Set the material down again exactly, line by line, skipping each picture.

** Given data follows **

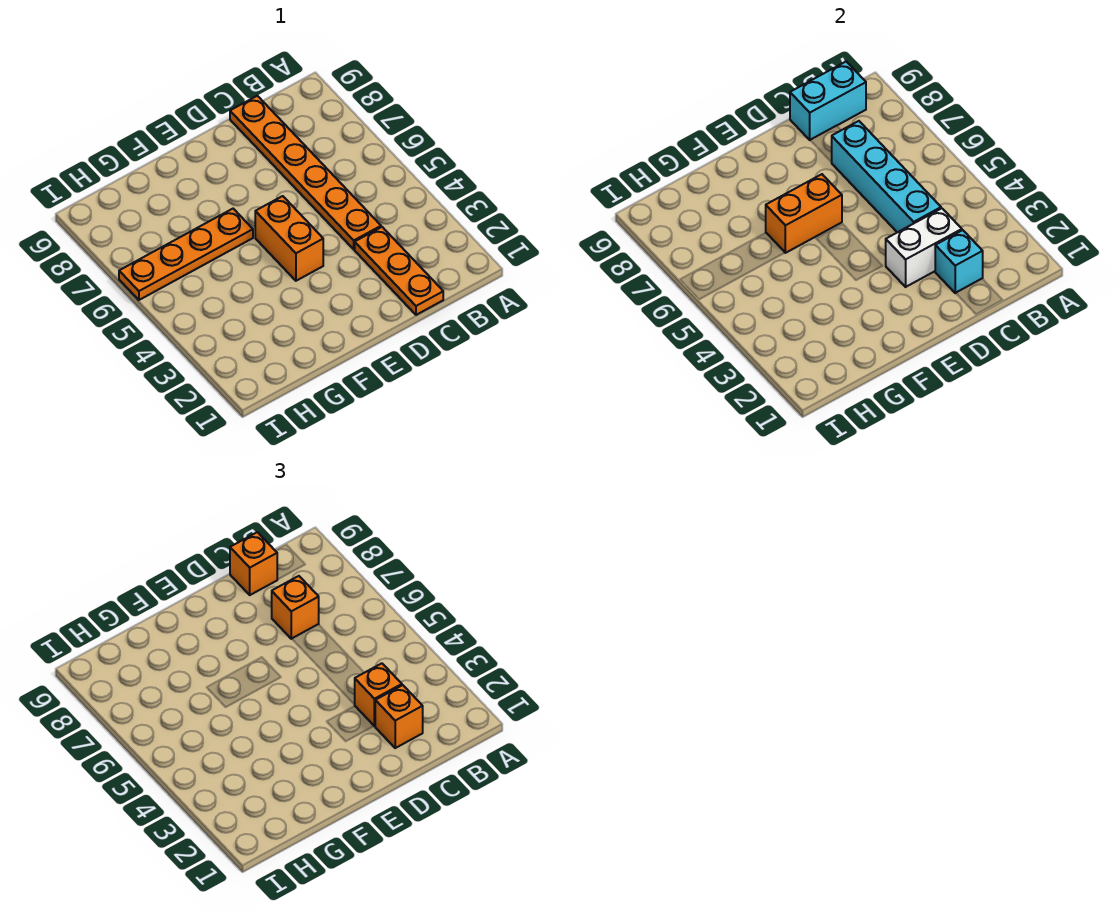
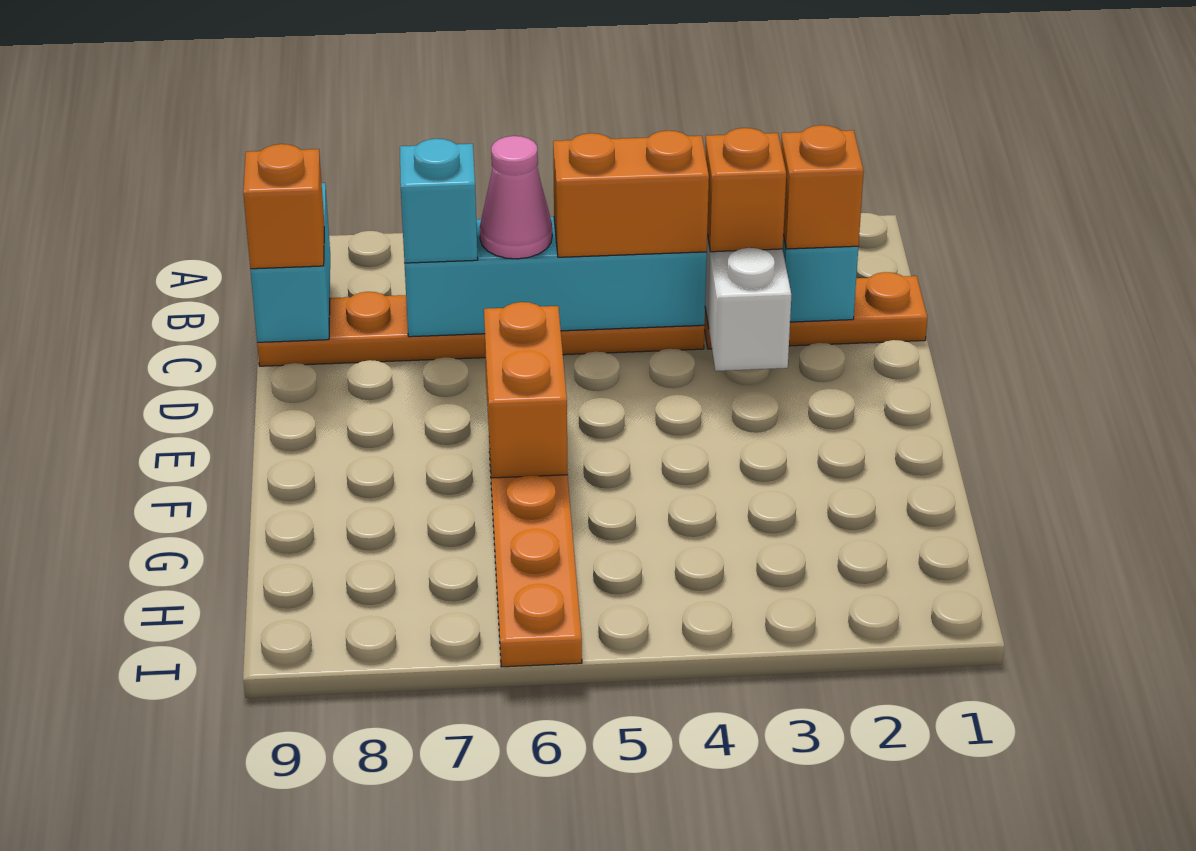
none -> pink cone C6 level 3
orange brick C7 level 3 -> cyan brick C7 level 3
orange brick E4:E5 level 1 -> orange brick C4:C5 level 3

** End of Given data **

_Response_:
none -> pink cone C6 level 3
orange brick C7 level 3 -> cyan brick C7 level 3
orange brick E4:E5 level 1 -> orange brick C4:C5 level 3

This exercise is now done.